> _ACTIVITY_:
Nothing but the lines from the one containing "stool: (152, 464)" through the one containing "washing machine: (158, 529)", both included, should be given again, each exactly as written below.

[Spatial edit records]
****************************************
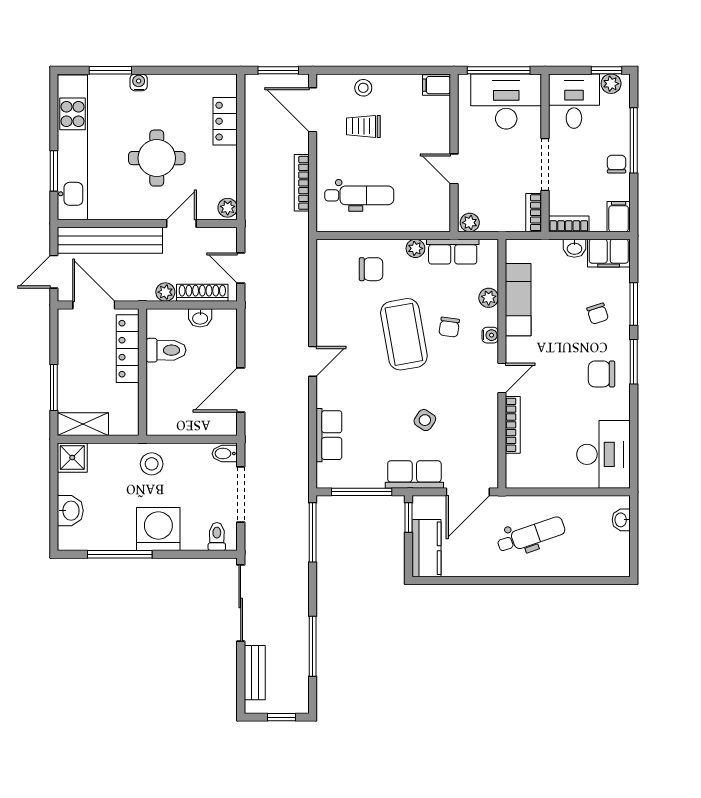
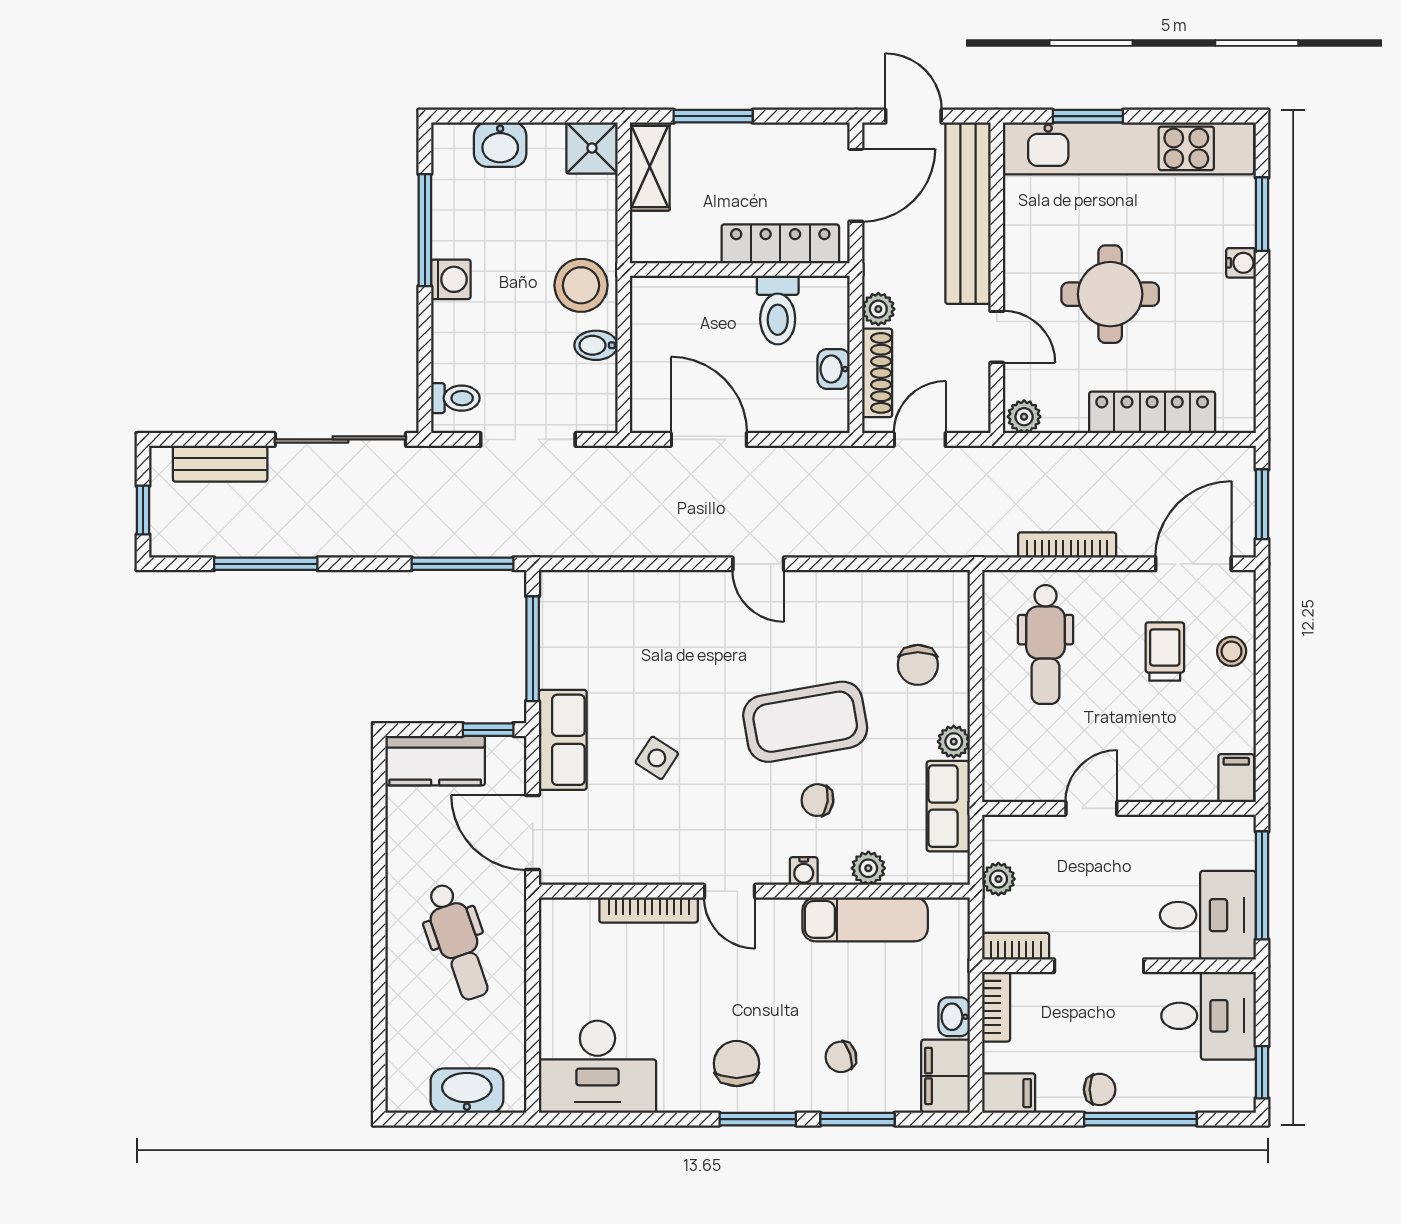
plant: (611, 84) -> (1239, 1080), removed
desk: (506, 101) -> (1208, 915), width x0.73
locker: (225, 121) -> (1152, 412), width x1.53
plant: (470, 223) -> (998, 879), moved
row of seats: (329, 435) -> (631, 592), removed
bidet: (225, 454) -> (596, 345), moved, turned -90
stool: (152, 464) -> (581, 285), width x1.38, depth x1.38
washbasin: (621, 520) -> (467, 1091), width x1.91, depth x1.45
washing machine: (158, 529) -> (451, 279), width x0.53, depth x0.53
****************************************
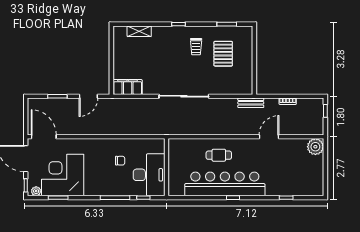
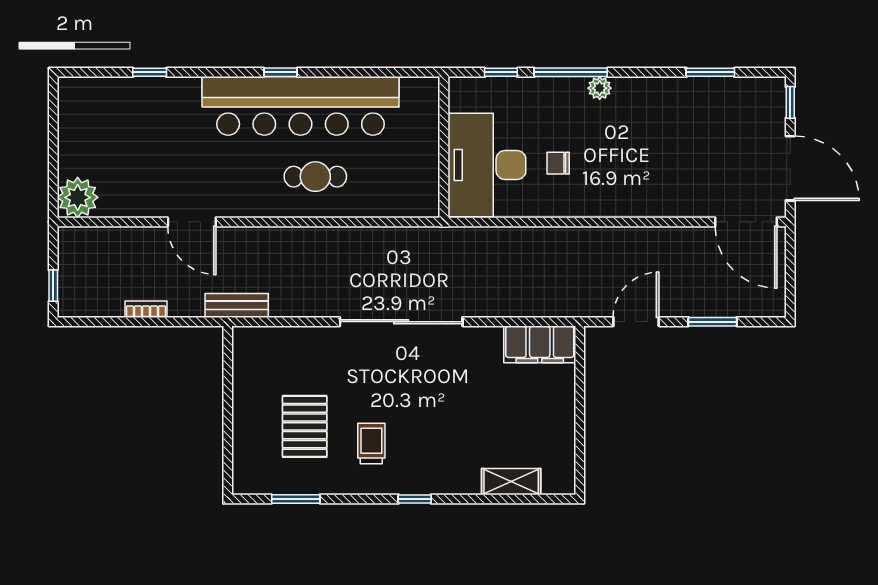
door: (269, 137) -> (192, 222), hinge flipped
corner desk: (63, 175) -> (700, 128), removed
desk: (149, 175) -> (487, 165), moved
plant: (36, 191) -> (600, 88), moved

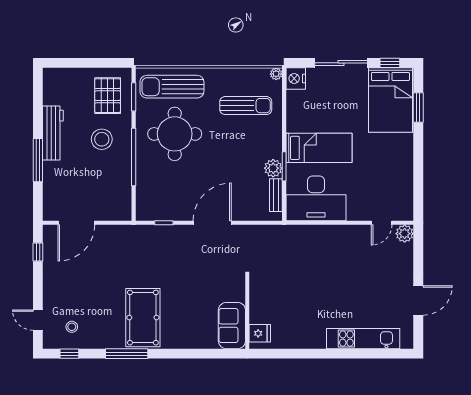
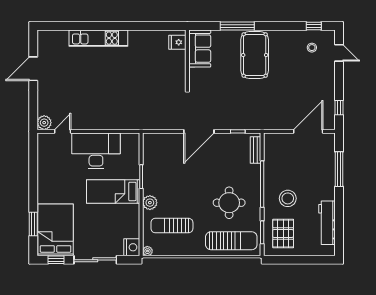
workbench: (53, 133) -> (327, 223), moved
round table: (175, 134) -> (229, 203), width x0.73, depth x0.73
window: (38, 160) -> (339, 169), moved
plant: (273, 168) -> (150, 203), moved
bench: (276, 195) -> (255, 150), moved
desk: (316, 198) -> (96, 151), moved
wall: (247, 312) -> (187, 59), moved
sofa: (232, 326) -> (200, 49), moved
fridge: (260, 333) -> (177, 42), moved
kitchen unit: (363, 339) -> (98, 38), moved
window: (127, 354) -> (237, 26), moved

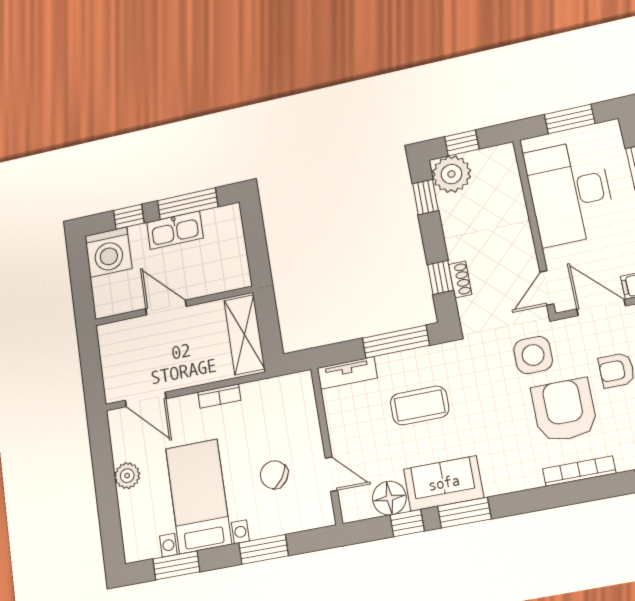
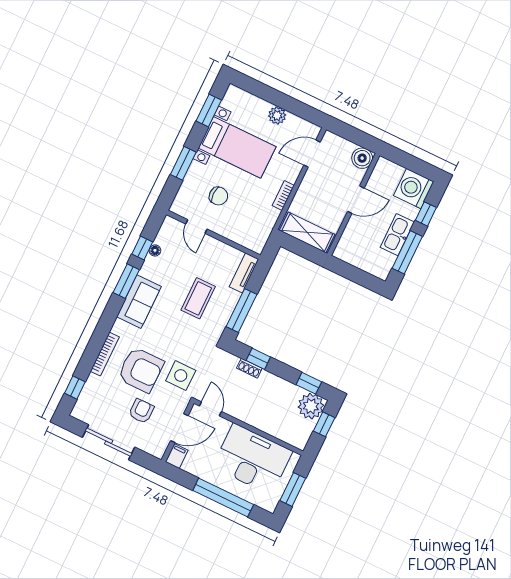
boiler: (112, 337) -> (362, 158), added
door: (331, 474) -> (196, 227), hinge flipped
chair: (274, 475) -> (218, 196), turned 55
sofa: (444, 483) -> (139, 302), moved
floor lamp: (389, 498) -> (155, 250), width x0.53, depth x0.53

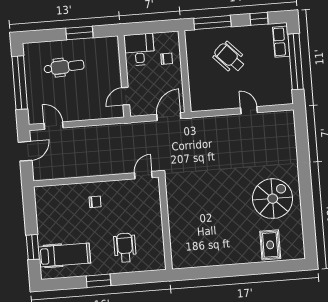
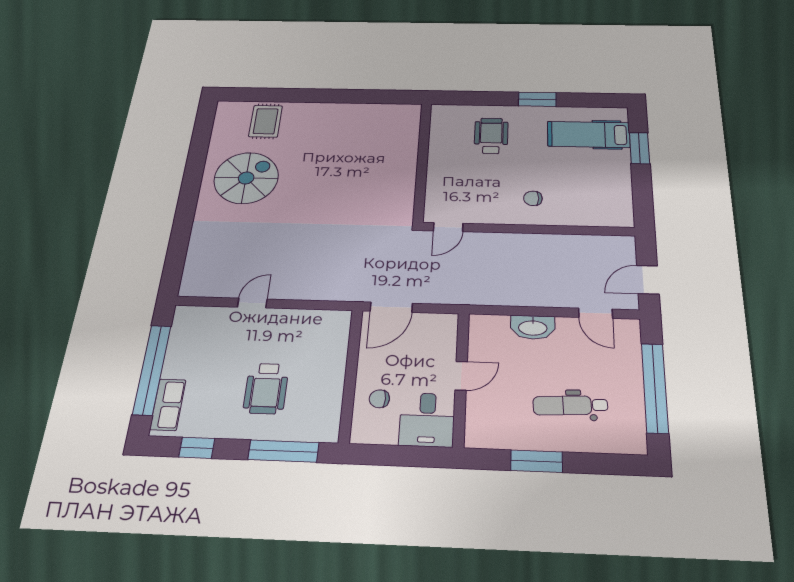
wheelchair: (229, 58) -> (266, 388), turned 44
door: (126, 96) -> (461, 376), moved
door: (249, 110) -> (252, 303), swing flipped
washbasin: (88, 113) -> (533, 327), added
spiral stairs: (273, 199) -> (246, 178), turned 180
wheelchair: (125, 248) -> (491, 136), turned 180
****************************************
> _RESPONSE_:
stool: (152, 464) -> (581, 285), width x1.38, depth x1.38
washbasin: (621, 520) -> (467, 1091), width x1.91, depth x1.45
washing machine: (158, 529) -> (451, 279), width x0.53, depth x0.53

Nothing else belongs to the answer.